[WORK ORDER] Give the listing again word for word. Leave every image out.

[EXTRACTED MATERIAL]
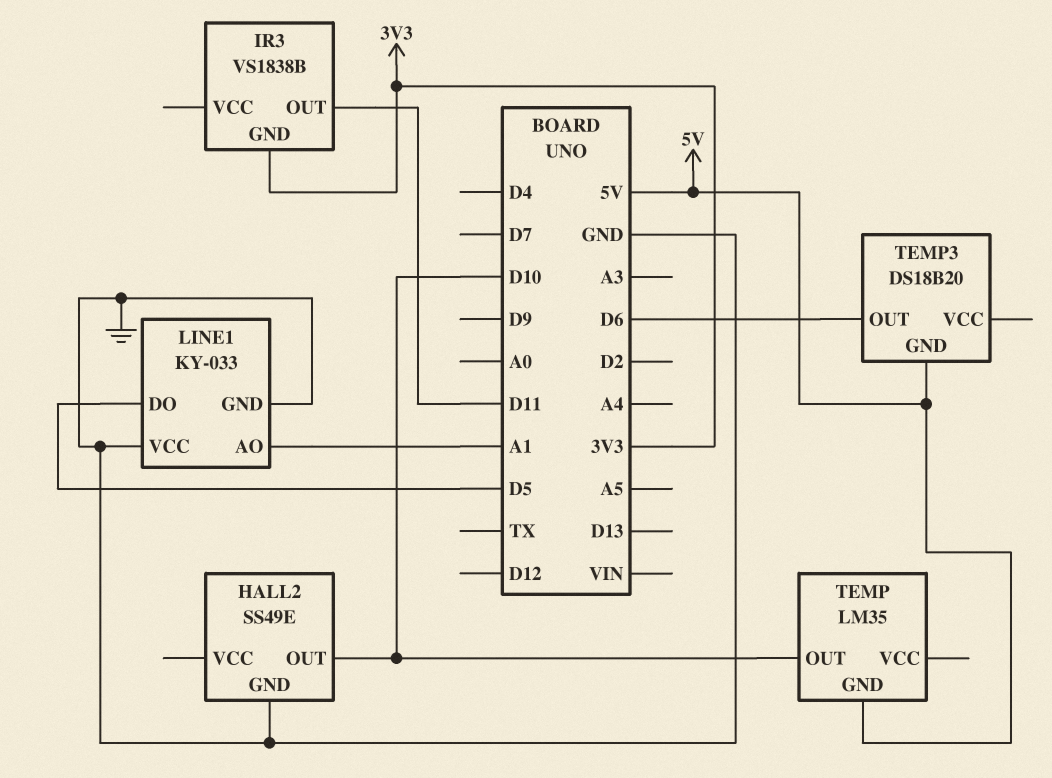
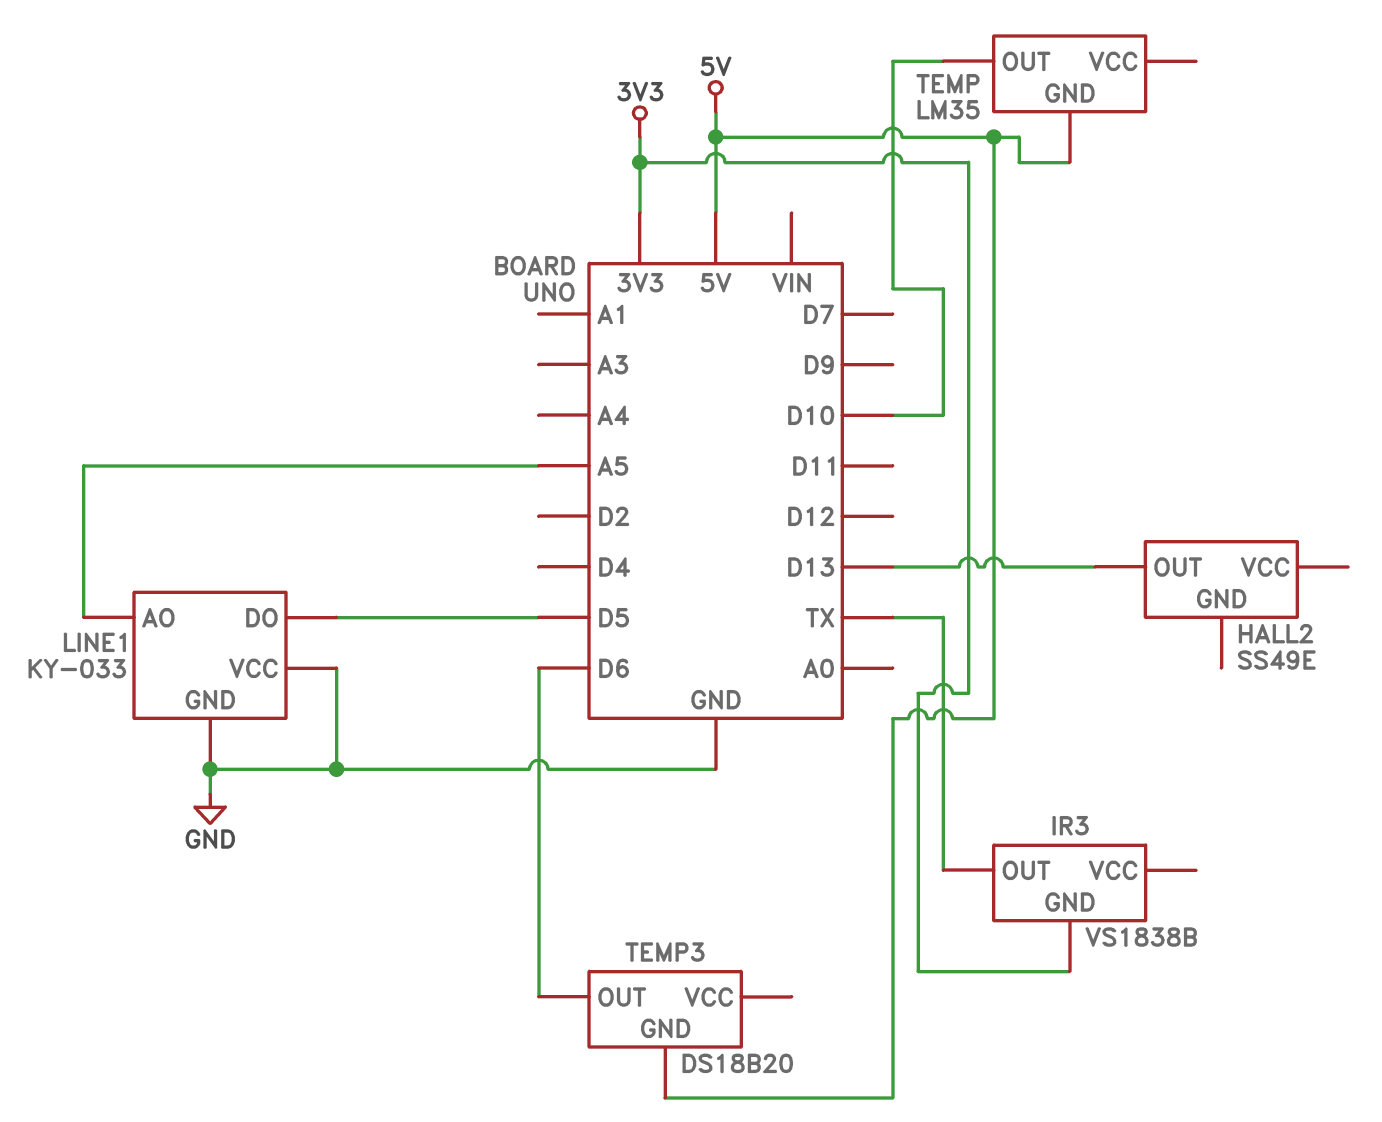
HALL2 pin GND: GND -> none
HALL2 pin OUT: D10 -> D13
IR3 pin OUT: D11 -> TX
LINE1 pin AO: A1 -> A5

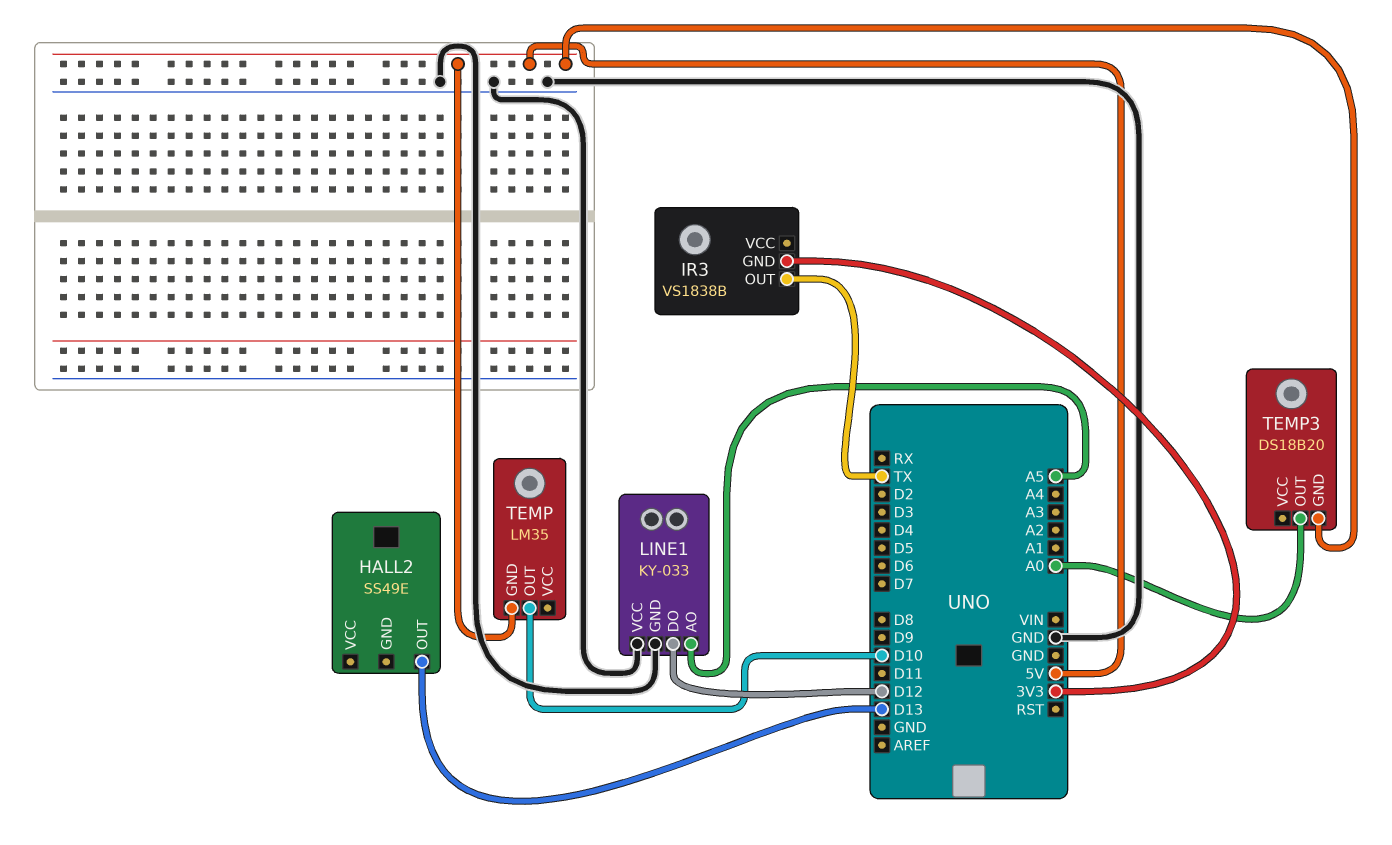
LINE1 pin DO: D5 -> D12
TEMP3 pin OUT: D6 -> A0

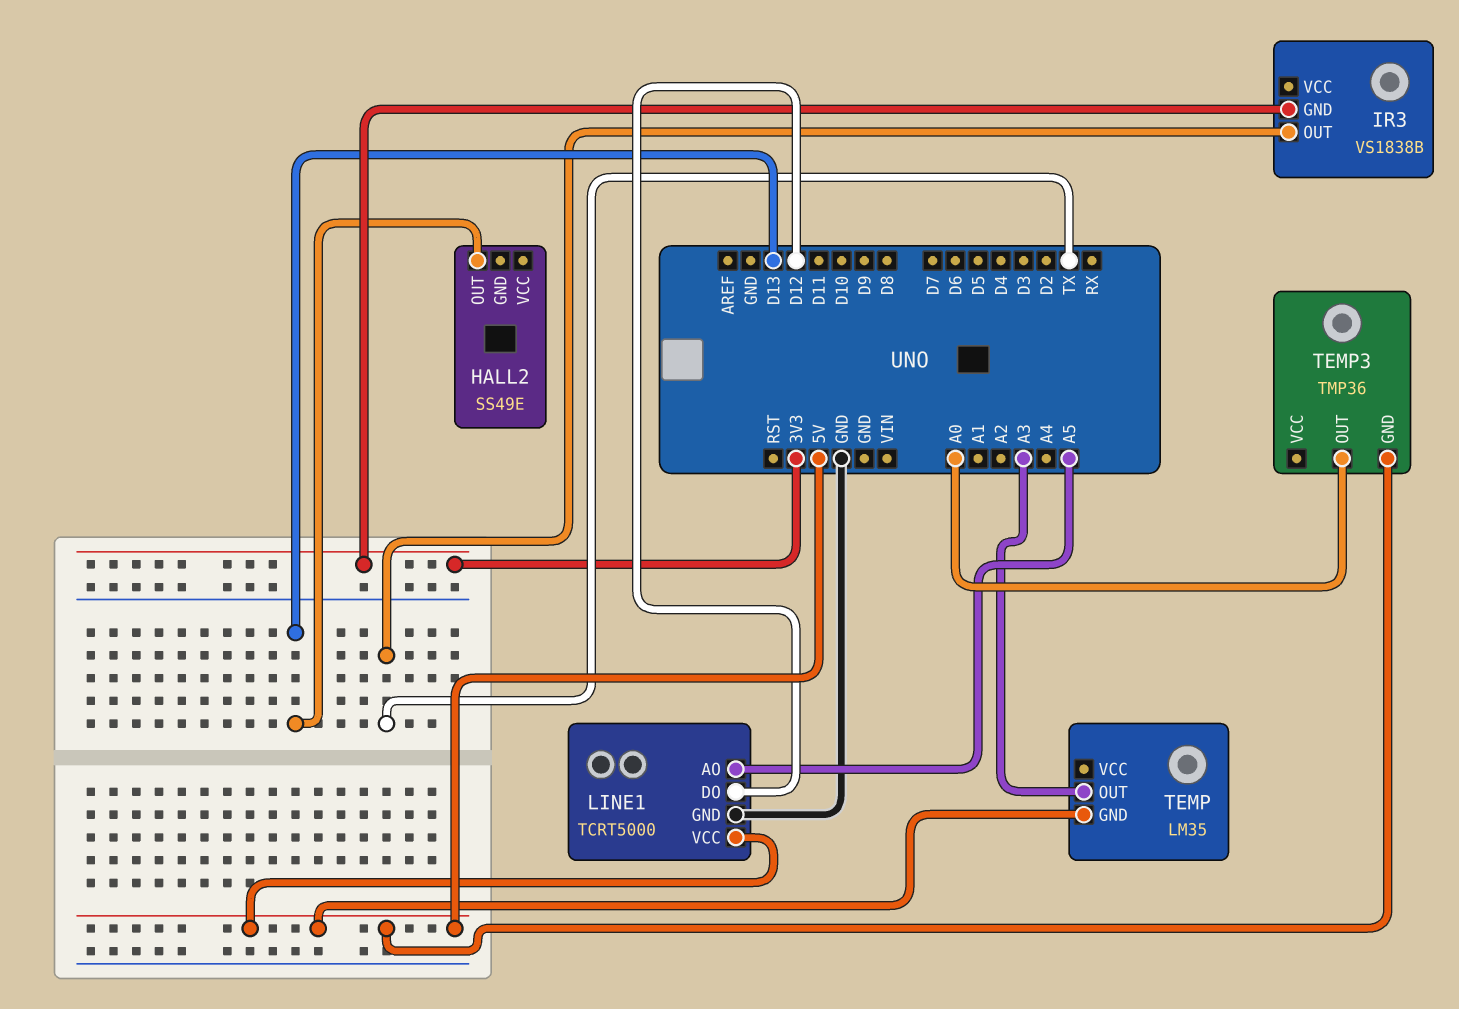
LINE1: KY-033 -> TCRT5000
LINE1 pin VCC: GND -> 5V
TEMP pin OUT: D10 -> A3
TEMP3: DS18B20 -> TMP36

[RESULT BELOW]
HALL2 pin GND: GND -> none
HALL2 pin OUT: D10 -> D13
IR3 pin OUT: D11 -> TX
LINE1 pin AO: A1 -> A5

LINE1 pin DO: D5 -> D12
TEMP3 pin OUT: D6 -> A0

LINE1: KY-033 -> TCRT5000
LINE1 pin VCC: GND -> 5V
TEMP pin OUT: D10 -> A3
TEMP3: DS18B20 -> TMP36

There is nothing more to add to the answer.